- **Exercise instructions**: Check the listing below line by line and report how many lines hold "tertiary", with no other words.

- **Information given**:

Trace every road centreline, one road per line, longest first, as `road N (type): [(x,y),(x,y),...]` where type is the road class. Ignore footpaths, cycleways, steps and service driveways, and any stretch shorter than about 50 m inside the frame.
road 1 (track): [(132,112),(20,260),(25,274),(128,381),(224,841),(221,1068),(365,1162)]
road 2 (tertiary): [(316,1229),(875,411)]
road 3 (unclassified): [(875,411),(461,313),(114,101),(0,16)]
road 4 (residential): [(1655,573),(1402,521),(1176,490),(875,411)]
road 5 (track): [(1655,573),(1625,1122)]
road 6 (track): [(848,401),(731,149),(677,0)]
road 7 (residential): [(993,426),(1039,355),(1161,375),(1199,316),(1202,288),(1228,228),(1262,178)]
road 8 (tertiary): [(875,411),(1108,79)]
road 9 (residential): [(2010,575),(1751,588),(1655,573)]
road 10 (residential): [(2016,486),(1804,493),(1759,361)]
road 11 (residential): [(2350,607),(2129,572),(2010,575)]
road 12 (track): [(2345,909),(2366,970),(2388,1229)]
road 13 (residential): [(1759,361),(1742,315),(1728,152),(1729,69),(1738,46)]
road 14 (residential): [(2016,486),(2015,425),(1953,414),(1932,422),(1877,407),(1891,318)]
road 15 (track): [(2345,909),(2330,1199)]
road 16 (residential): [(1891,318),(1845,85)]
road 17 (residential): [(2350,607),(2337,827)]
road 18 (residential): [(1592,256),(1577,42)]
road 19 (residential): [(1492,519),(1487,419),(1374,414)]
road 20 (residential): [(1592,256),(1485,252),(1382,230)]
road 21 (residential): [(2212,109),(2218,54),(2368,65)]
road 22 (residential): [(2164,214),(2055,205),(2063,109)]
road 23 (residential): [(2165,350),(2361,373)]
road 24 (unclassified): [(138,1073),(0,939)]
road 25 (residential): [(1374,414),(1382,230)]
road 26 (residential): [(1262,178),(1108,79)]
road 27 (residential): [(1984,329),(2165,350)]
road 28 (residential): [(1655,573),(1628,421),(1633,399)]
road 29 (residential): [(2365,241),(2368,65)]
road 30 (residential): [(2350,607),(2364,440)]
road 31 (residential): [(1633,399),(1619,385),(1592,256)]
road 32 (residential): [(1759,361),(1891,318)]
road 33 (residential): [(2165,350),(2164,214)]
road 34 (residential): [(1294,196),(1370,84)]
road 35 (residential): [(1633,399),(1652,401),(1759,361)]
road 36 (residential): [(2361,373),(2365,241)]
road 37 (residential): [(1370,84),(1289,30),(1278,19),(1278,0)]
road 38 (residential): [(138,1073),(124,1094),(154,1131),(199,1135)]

- **Answer space**: 2